§ WORK TO BE COMPLETED
Here the job is to copy the data exactly and to exclude every image from it.

==== DATASET

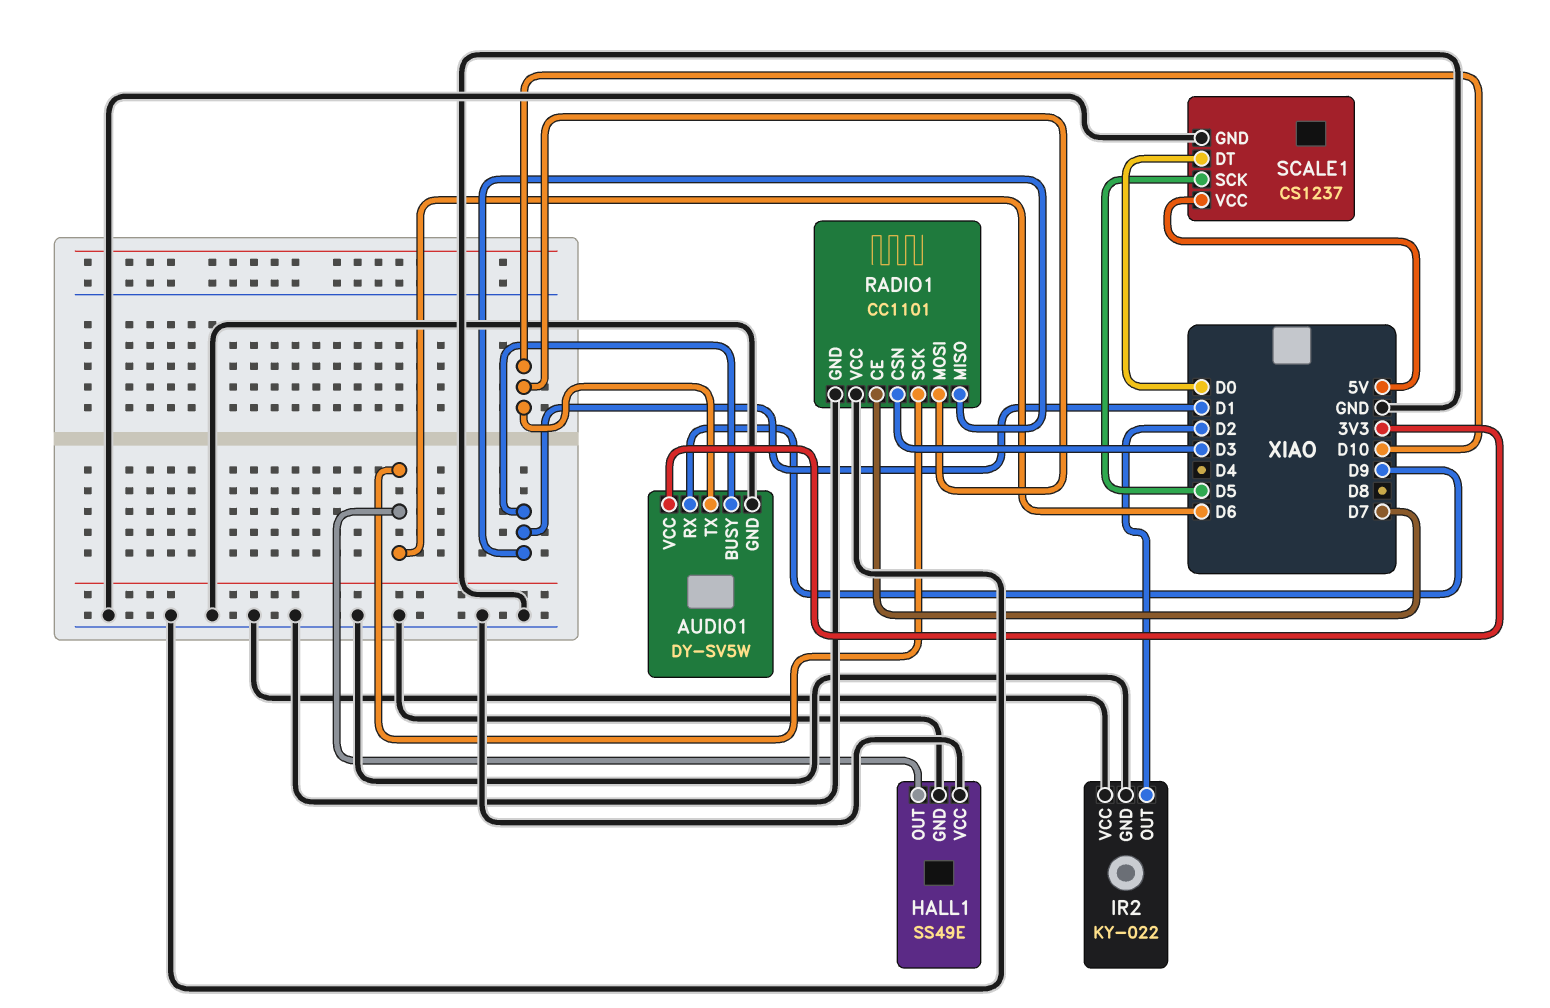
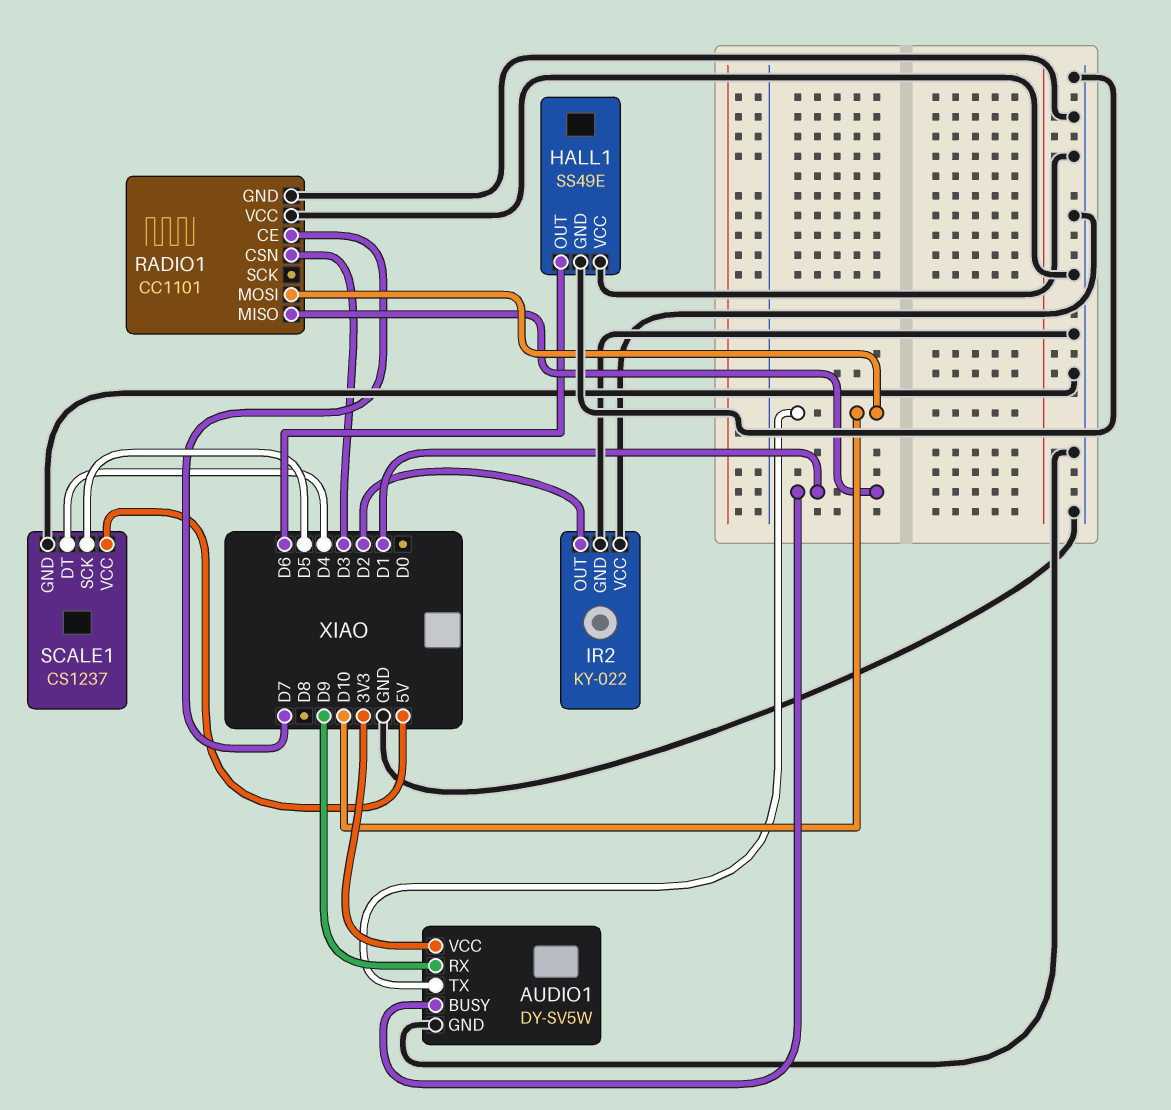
RADIO1 pin SCK: D6 -> none
SCALE1 pin DT: D0 -> D4

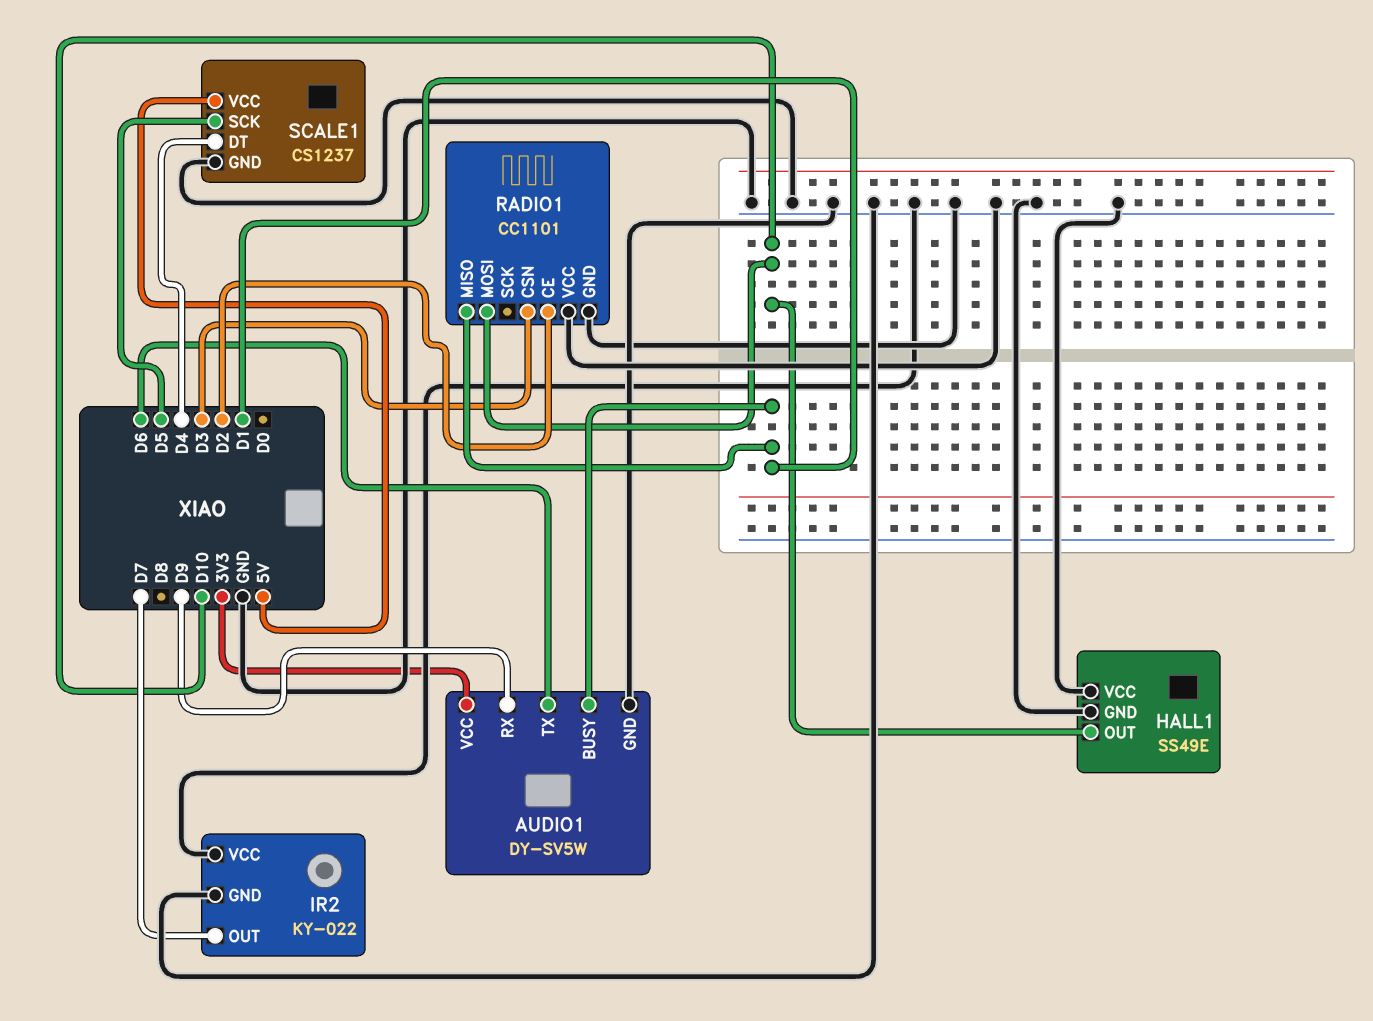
AUDIO1 pin TX: D10 -> D6
HALL1 pin OUT: D6 -> D10
IR2 pin OUT: D2 -> D7
RADIO1 pin CE: D7 -> D2

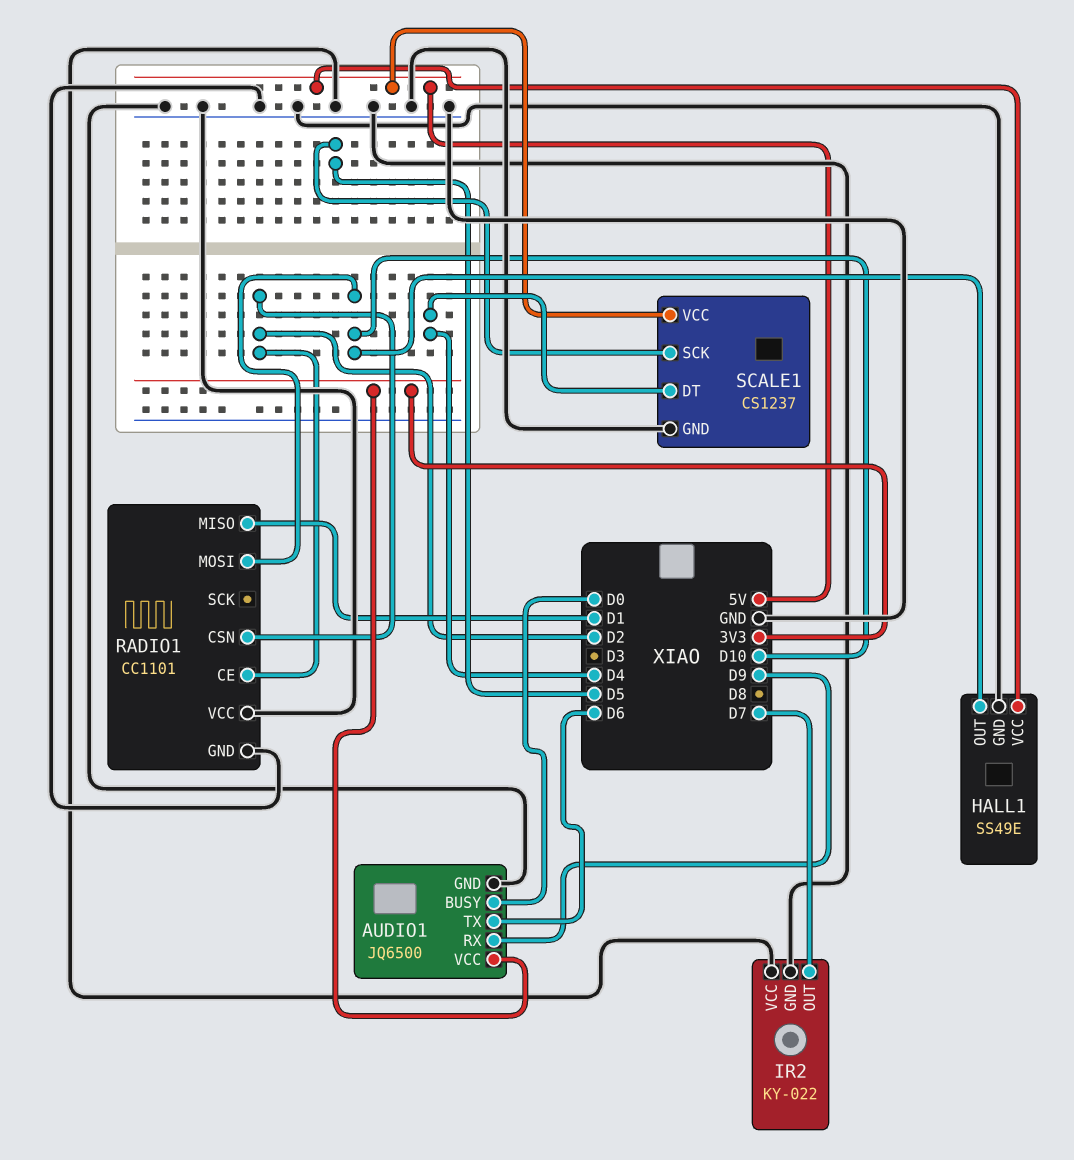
AUDIO1: DY-SV5W -> JQ6500
AUDIO1 pin BUSY: D1 -> D0
HALL1 pin VCC: GND -> 5V
RADIO1 pin CSN: D3 -> D2

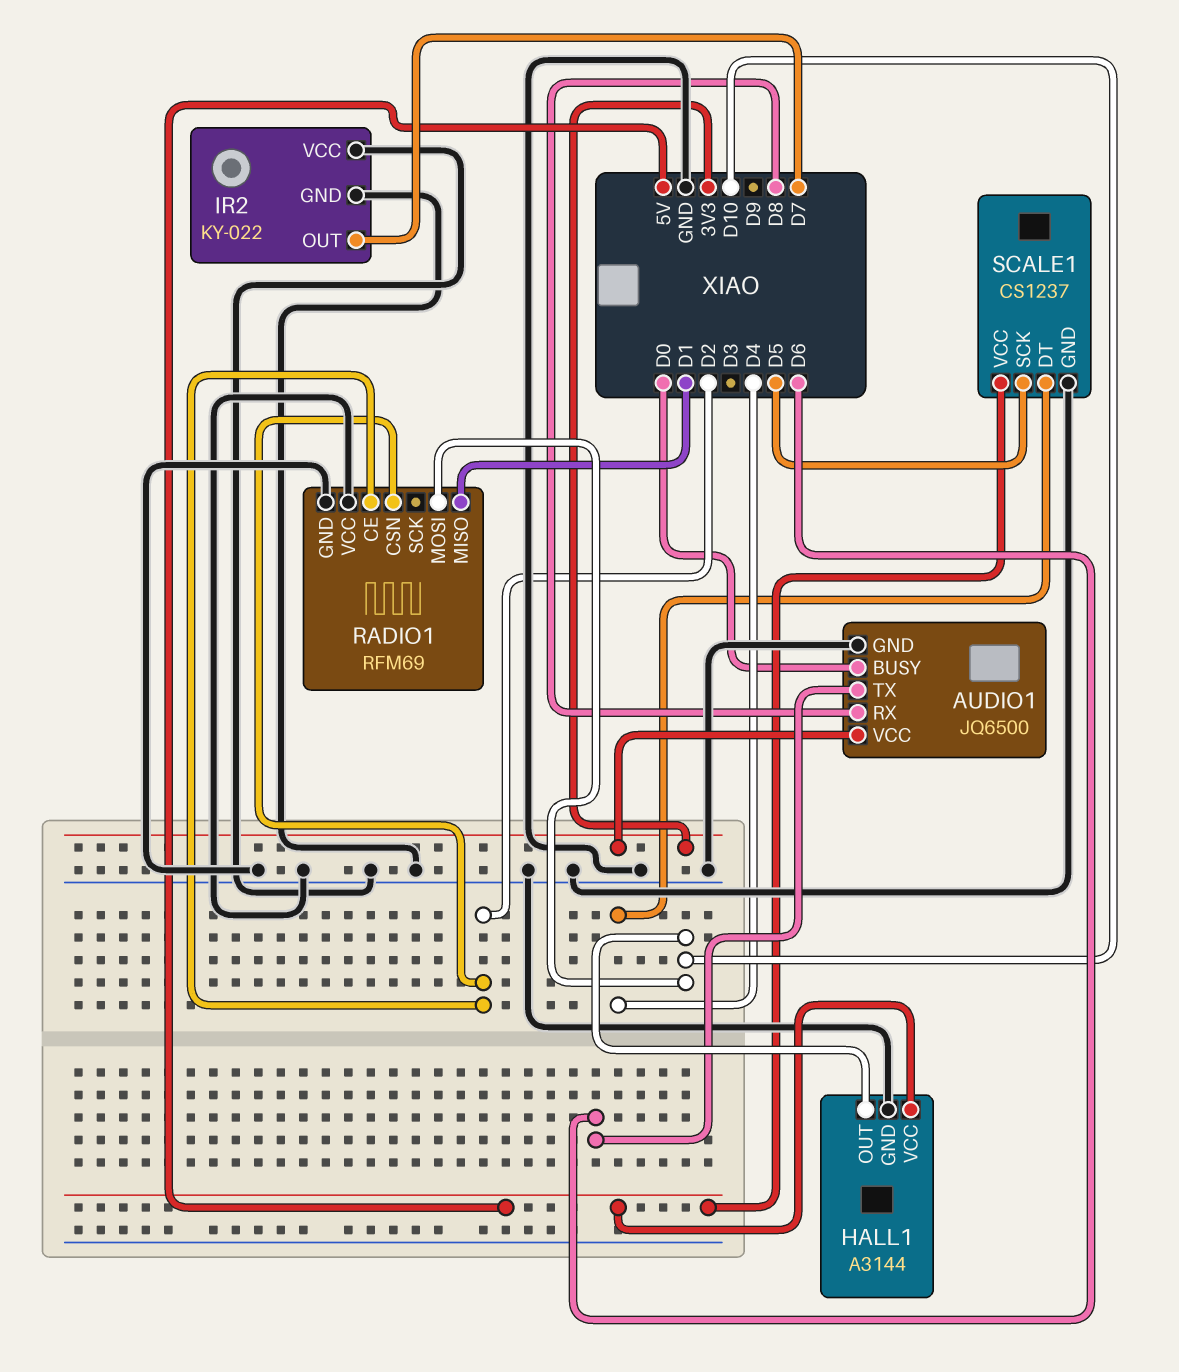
AUDIO1 pin RX: D9 -> D8
HALL1: SS49E -> A3144
RADIO1: CC1101 -> RFM69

========

§ RESULT
RADIO1 pin SCK: D6 -> none
SCALE1 pin DT: D0 -> D4

AUDIO1 pin TX: D10 -> D6
HALL1 pin OUT: D6 -> D10
IR2 pin OUT: D2 -> D7
RADIO1 pin CE: D7 -> D2

AUDIO1: DY-SV5W -> JQ6500
AUDIO1 pin BUSY: D1 -> D0
HALL1 pin VCC: GND -> 5V
RADIO1 pin CSN: D3 -> D2

AUDIO1 pin RX: D9 -> D8
HALL1: SS49E -> A3144
RADIO1: CC1101 -> RFM69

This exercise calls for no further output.